*AIM OF THE TASK*. Search through the entries for the word "yellow" and copy every line that has it.

*** Block opens ***

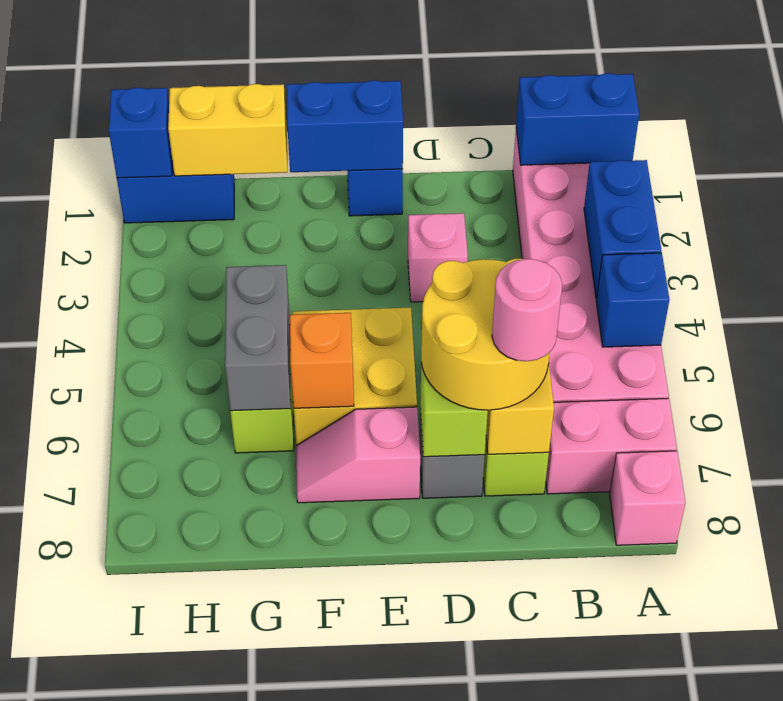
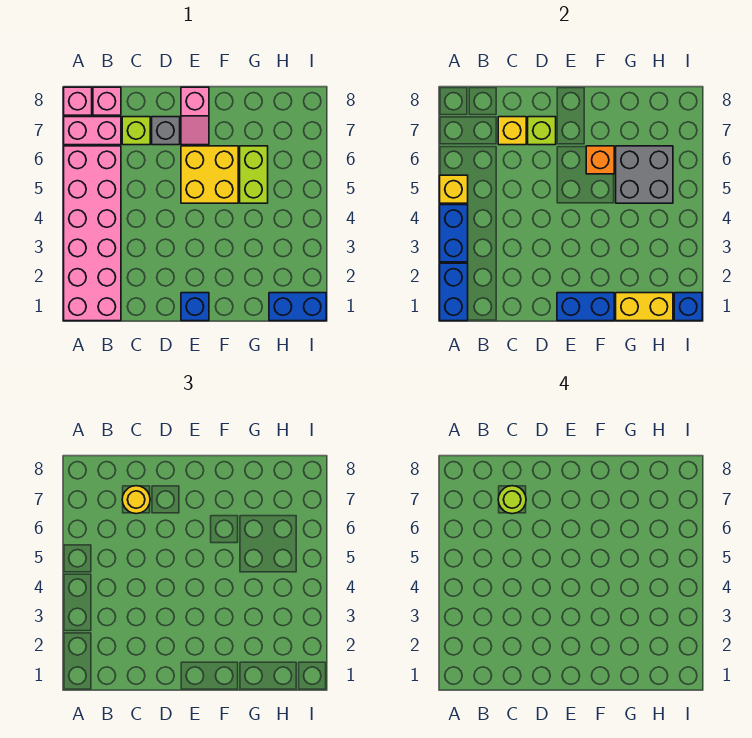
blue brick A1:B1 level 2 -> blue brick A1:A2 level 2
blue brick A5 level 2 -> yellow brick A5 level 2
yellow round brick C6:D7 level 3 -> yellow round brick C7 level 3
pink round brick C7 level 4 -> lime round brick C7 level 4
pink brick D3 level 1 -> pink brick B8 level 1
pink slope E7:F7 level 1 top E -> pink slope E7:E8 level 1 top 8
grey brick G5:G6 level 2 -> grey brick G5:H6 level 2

*** Block closes ***

*RESPONSE BELOW*.
blue brick A5 level 2 -> yellow brick A5 level 2
yellow round brick C6:D7 level 3 -> yellow round brick C7 level 3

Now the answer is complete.